▸ **Materials provided**:
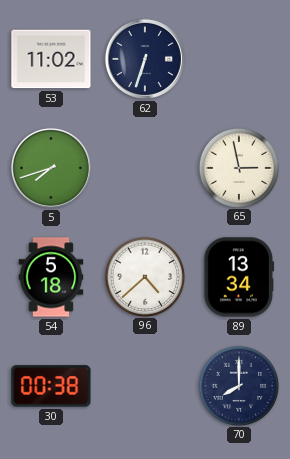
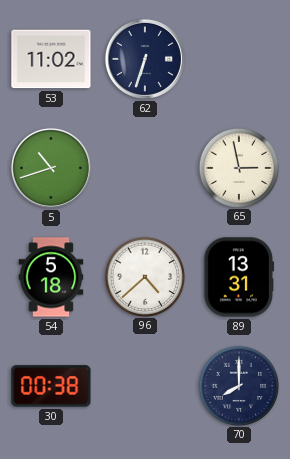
5: 7:42 -> 10:42
89: 13:34 -> 13:31
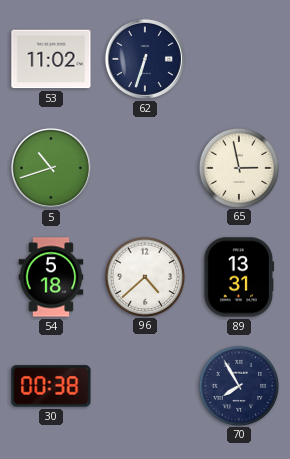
70: 8:00 -> 7:55
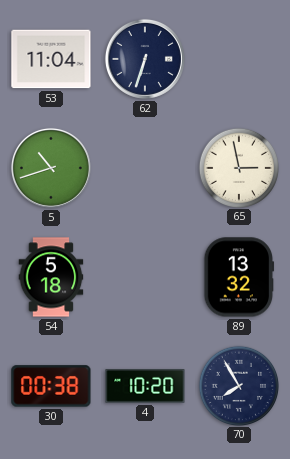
53: 11:02 -> 11:04
96: 4:38 -> none
89: 13:31 -> 13:32
4: none -> 10:20
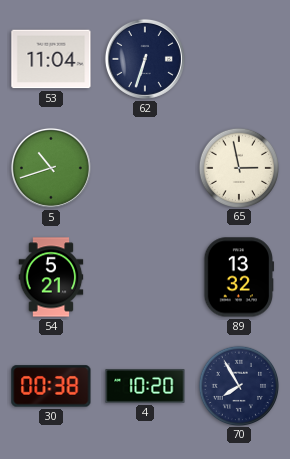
54: 5:18 -> 5:21
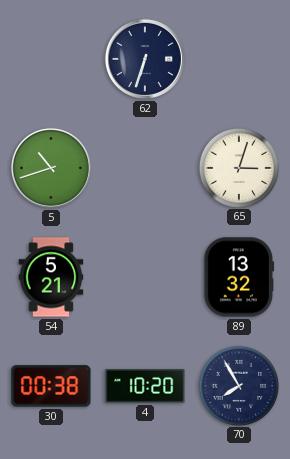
53: 11:04 -> none
65: 2:58 -> 3:03
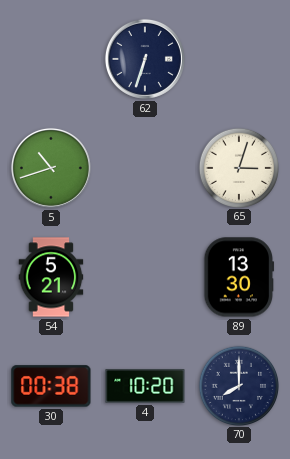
89: 13:32 -> 13:30
70: 7:55 -> 8:00
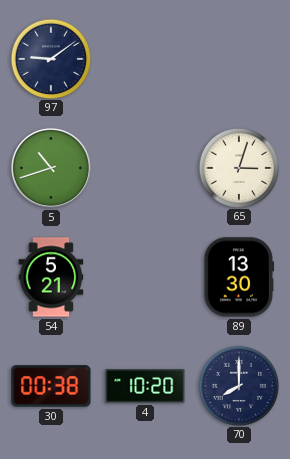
97: none -> 9:09
62: 6:33 -> none
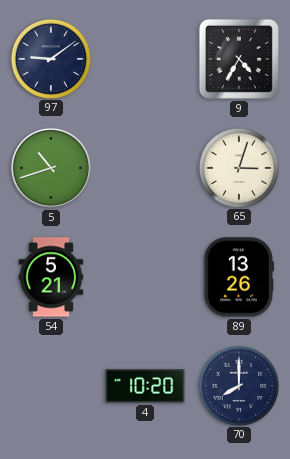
9: none -> 4:35
89: 13:30 -> 13:26
30: 00:38 -> none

▸ **Request**: Please count the lines in the items above that contain the string "none". Reply with that number alone.

▸ **Worked solution**: 7